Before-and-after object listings
****

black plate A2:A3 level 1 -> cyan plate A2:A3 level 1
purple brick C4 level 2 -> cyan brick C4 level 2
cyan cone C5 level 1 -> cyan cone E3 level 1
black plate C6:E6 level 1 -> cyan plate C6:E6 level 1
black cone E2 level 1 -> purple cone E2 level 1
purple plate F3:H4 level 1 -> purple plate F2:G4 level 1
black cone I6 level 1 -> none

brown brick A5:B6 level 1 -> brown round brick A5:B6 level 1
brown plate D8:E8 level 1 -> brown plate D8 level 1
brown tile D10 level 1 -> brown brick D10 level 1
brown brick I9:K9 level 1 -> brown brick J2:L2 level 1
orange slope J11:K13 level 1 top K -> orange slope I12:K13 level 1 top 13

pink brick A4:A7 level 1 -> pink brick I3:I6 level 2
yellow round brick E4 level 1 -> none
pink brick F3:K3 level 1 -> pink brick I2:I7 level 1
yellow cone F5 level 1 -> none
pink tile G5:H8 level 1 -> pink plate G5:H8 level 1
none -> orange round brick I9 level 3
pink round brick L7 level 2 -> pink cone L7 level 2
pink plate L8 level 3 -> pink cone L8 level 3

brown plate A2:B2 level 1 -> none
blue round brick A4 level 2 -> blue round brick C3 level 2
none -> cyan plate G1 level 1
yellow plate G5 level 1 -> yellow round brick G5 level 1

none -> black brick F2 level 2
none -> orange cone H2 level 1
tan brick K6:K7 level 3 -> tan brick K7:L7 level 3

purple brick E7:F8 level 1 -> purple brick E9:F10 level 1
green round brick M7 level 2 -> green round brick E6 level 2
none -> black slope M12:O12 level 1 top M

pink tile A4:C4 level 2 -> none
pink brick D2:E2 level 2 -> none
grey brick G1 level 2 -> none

****

▶ About this exercise:
In the records above, return only the line that contains "none -> black slope M12:O12 level 1 top M" and every line after it through the last, exactly as they appear.

▶ Written response:
none -> black slope M12:O12 level 1 top M

pink tile A4:C4 level 2 -> none
pink brick D2:E2 level 2 -> none
grey brick G1 level 2 -> none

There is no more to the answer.